Dataset records
[Start of Attachment]
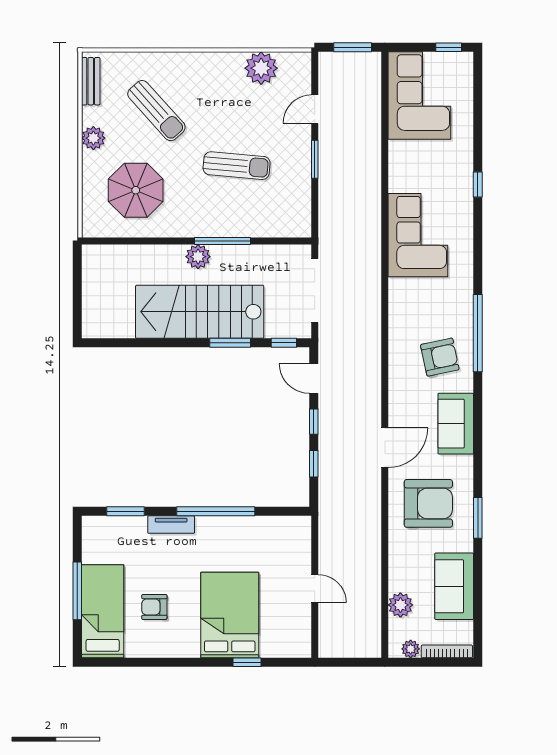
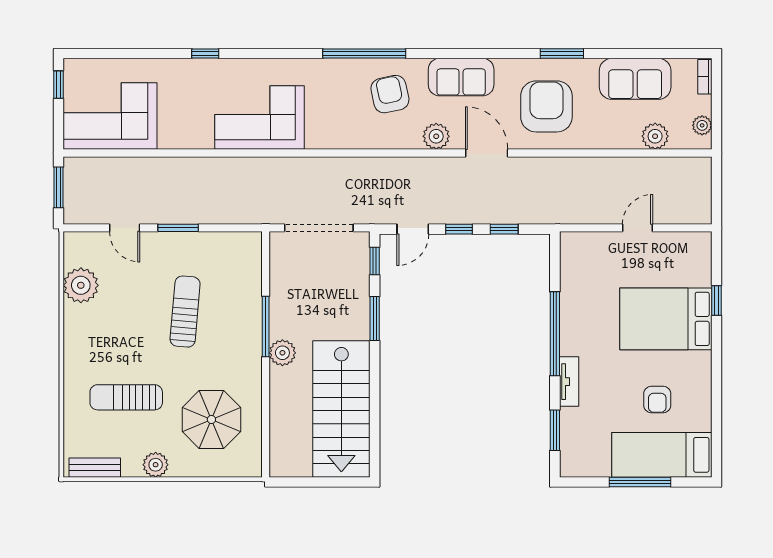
sun lounger: (156, 111) -> (126, 397), turned -138
stairs: (200, 312) -> (341, 409), moved
plant: (400, 400) -> (436, 136), added
bookcase: (447, 651) -> (705, 77), width x0.64

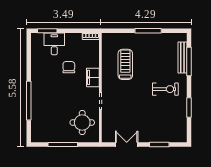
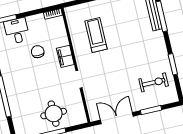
exercise bike: (165, 89) -> (154, 82), moved
round table: (82, 123) -> (54, 114), moved
double door: (127, 144) -> (117, 118), width x1.37

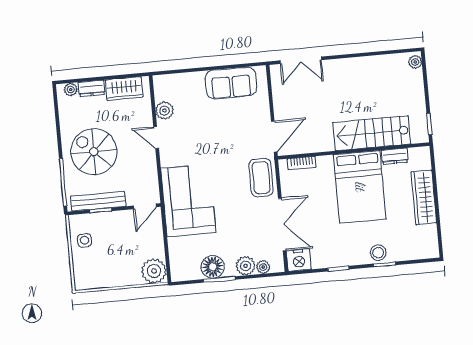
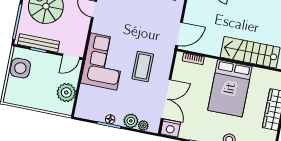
dresser: (395, 156) -> (262, 74), removed
coffee table: (261, 178) -> (143, 66), moved
side table: (85, 240) -> (20, 68), width x1.87, depth x1.87
floor lamp: (213, 267) -> (110, 119), width x0.53, depth x0.53
plant: (154, 271) -> (66, 93), moved

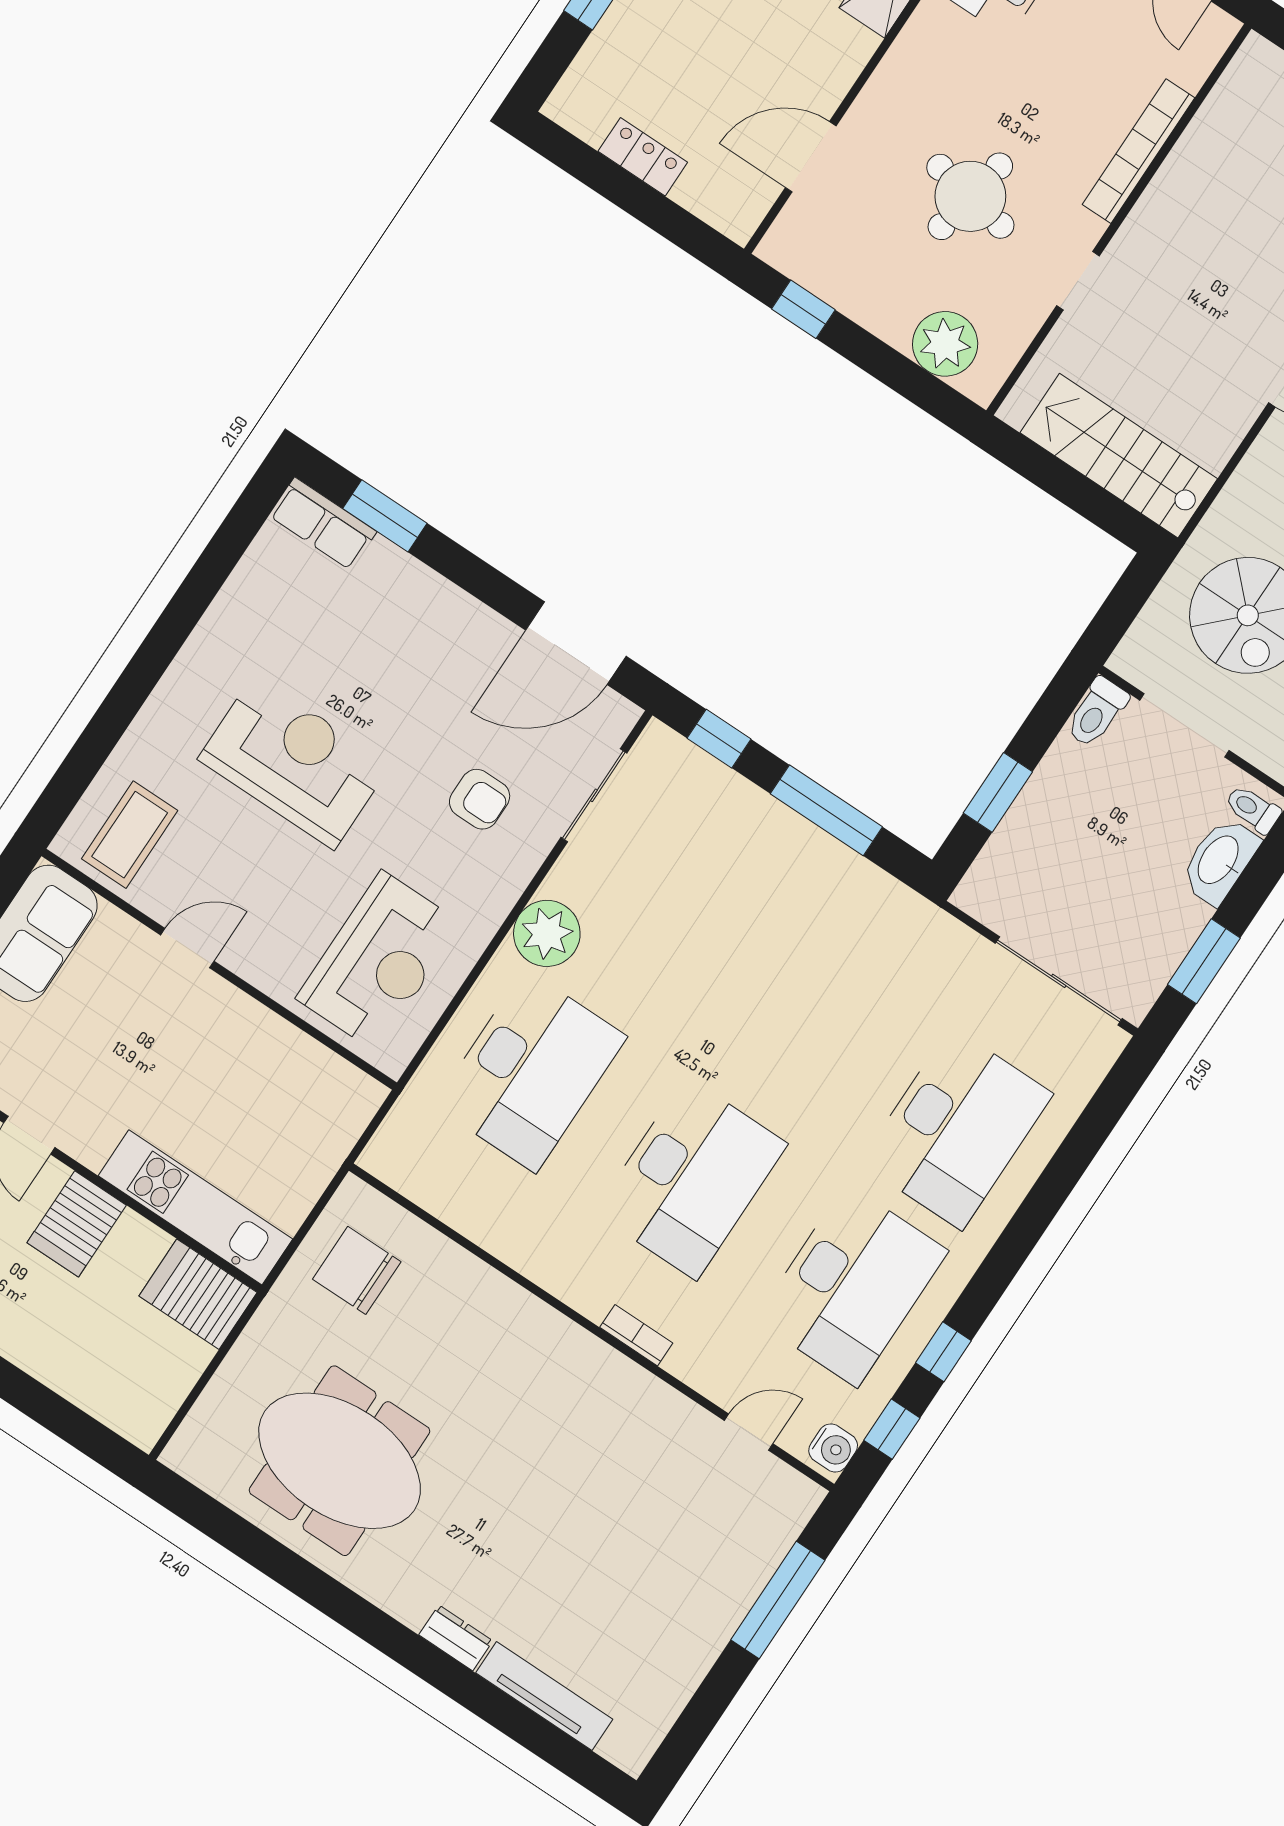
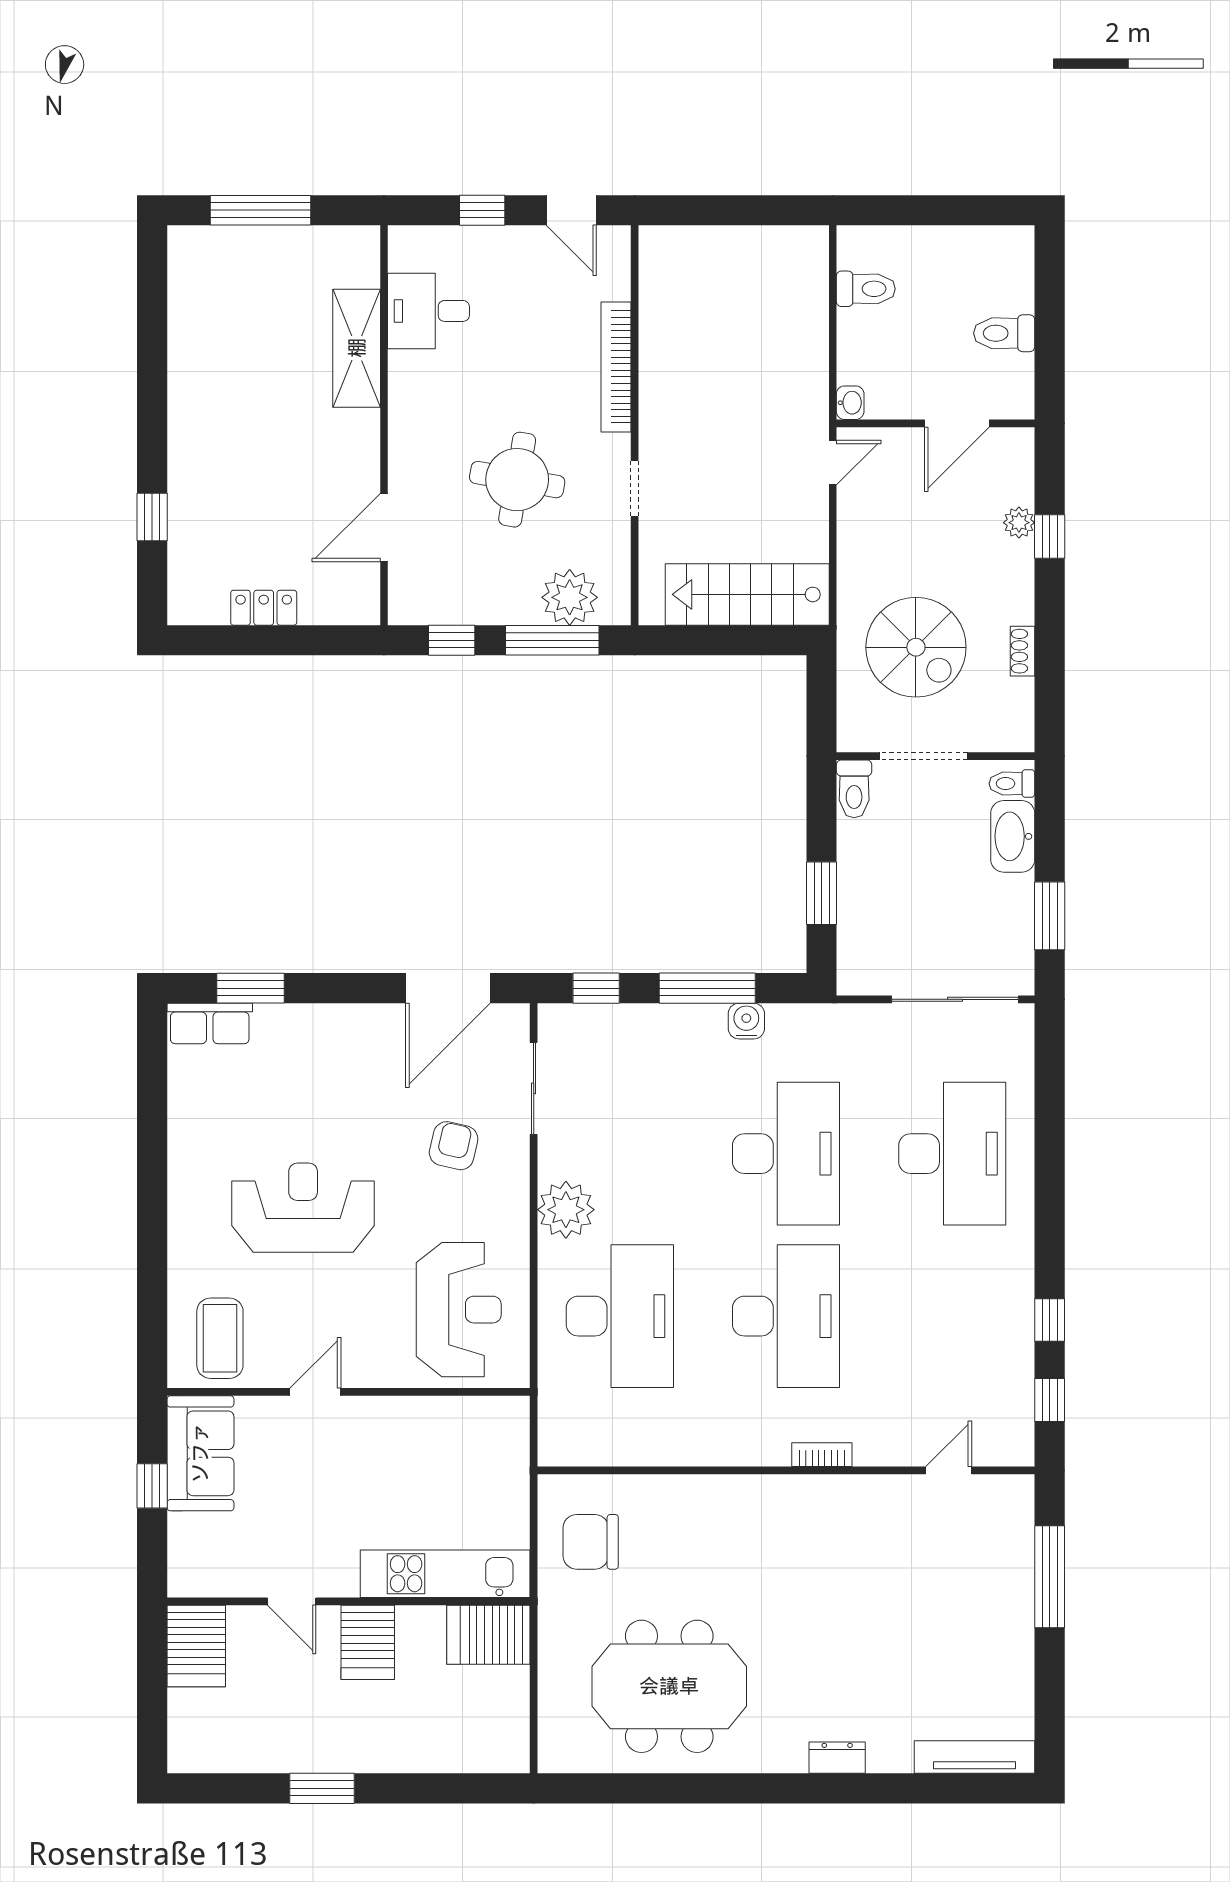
window: (901, 374) -> (552, 640), added
armchair: (480, 799) -> (454, 1146), turned -77
desk: (852, 1285) -> (786, 1154), moved
water cooler: (833, 1448) -> (746, 1021), moved, turned -90
tv unit: (544, 1696) -> (974, 1757), moved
[End of Attachment]
PROBLEM REQUIREMENTS
The lines from the one holding "window: (901, 374) -> (552, 640), added" to the final line of the entries, both included, are what should be output, exactly and alone.

TASK RESULT
window: (901, 374) -> (552, 640), added
armchair: (480, 799) -> (454, 1146), turned -77
desk: (852, 1285) -> (786, 1154), moved
water cooler: (833, 1448) -> (746, 1021), moved, turned -90
tv unit: (544, 1696) -> (974, 1757), moved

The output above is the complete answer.